Data
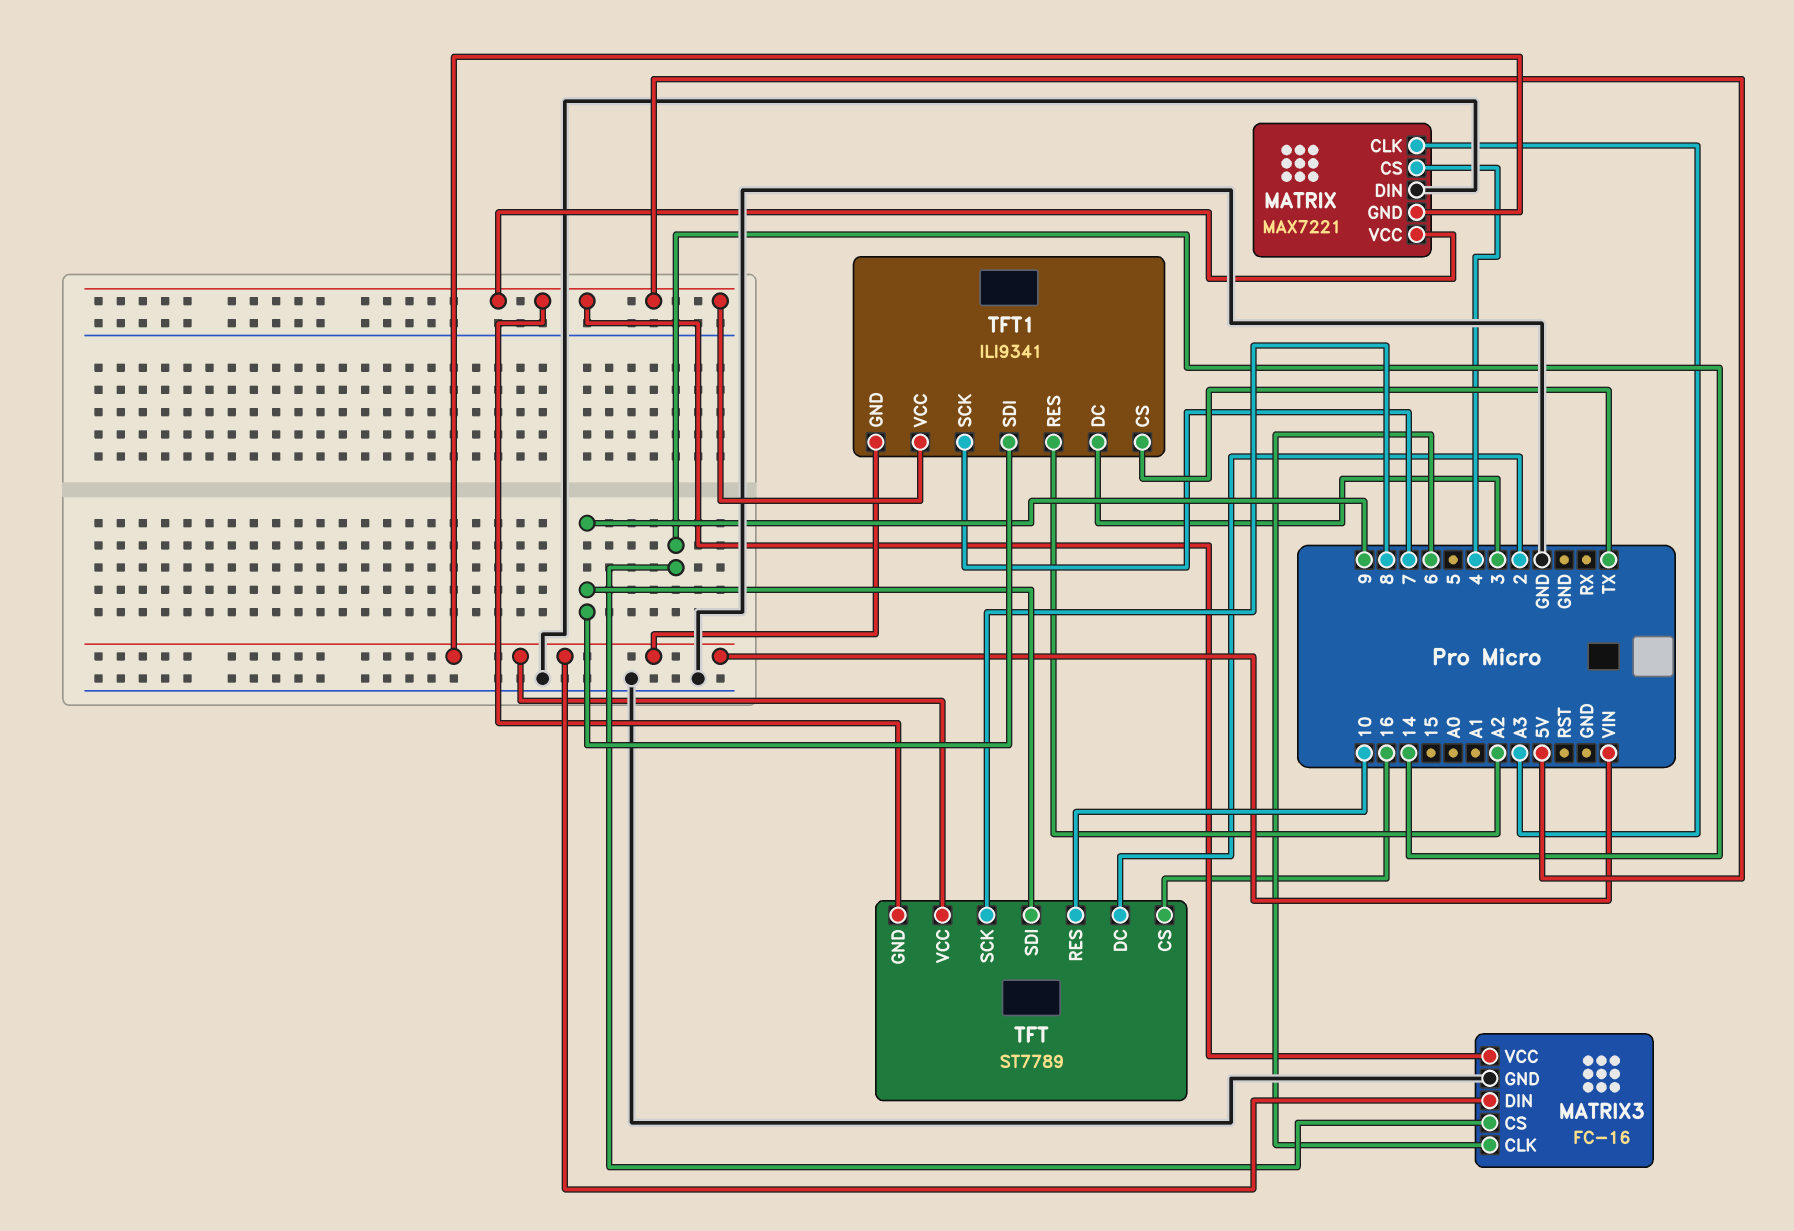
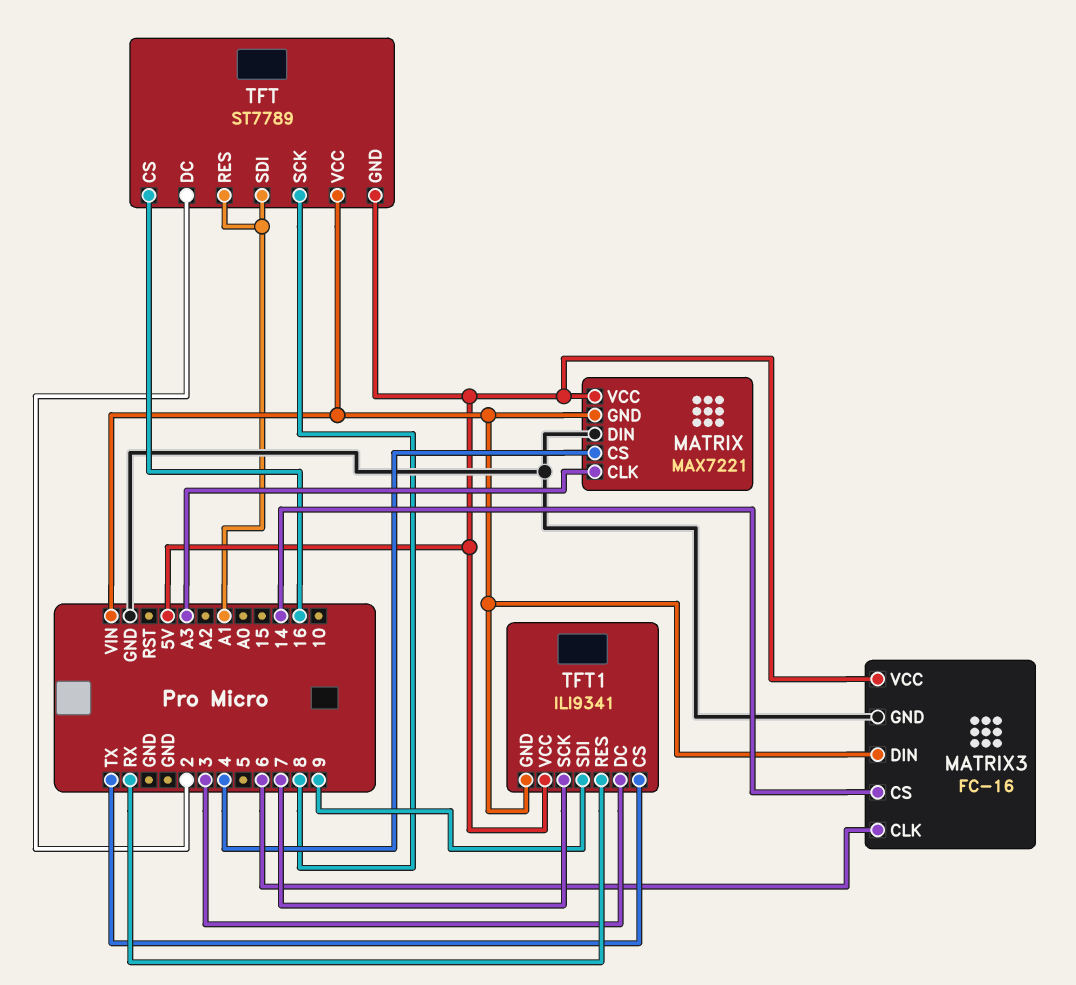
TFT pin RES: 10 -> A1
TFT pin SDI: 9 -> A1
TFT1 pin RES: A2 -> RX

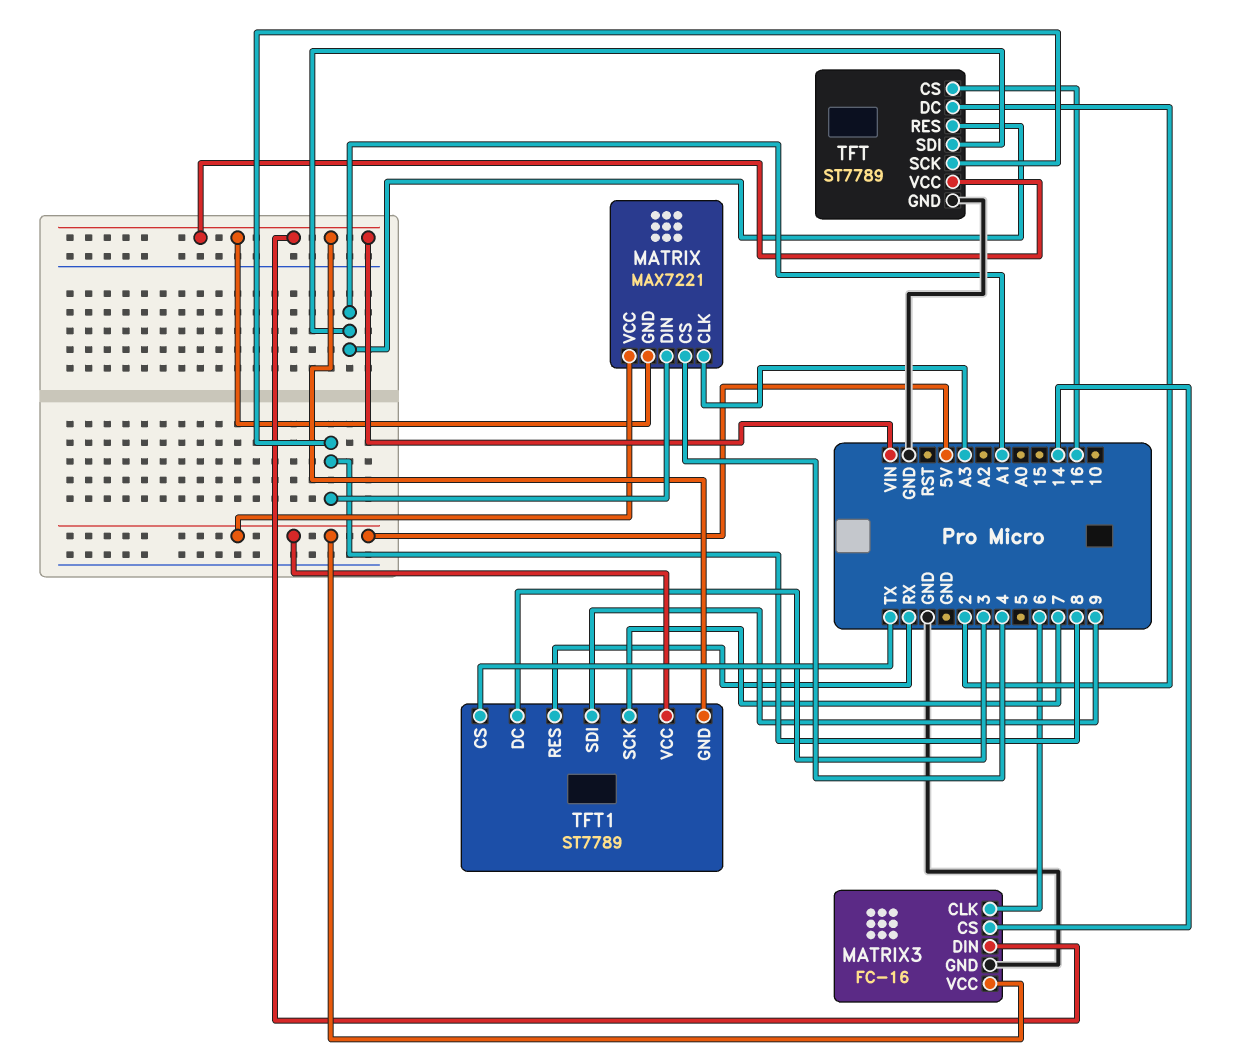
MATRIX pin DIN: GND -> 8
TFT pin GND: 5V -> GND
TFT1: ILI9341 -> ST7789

Work instructions
Repeat all entries exactly. Skip the pictures.

Solution to this problem
TFT pin RES: 10 -> A1
TFT pin SDI: 9 -> A1
TFT1 pin RES: A2 -> RX

MATRIX pin DIN: GND -> 8
TFT pin GND: 5V -> GND
TFT1: ILI9341 -> ST7789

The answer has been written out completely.